<<<<
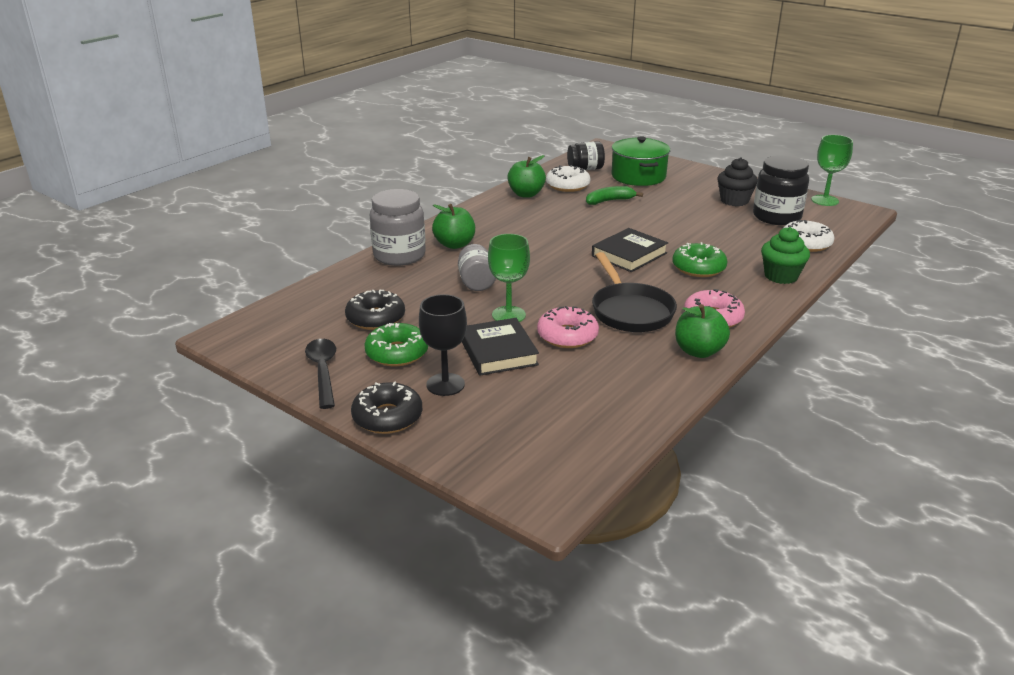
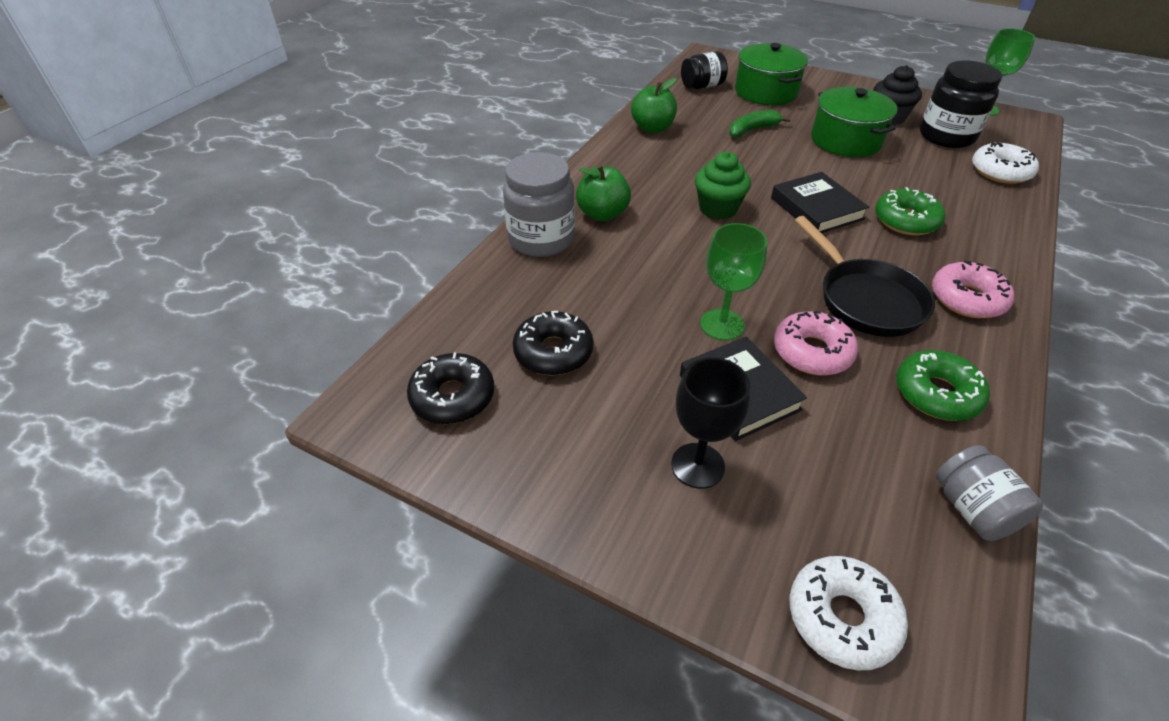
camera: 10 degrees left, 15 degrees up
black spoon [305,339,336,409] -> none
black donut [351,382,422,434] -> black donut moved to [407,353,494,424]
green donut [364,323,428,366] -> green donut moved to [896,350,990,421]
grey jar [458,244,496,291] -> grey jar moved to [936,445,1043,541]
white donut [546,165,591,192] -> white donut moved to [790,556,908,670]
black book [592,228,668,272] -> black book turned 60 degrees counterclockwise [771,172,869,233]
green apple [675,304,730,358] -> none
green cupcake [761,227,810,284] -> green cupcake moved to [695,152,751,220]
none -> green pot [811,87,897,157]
>>>>
### WORK TASK
Which lines above hold the string "moved"? Copy each of them.

### ANSWER
black donut [351,382,422,434] -> black donut moved to [407,353,494,424]
green donut [364,323,428,366] -> green donut moved to [896,350,990,421]
grey jar [458,244,496,291] -> grey jar moved to [936,445,1043,541]
white donut [546,165,591,192] -> white donut moved to [790,556,908,670]
green cupcake [761,227,810,284] -> green cupcake moved to [695,152,751,220]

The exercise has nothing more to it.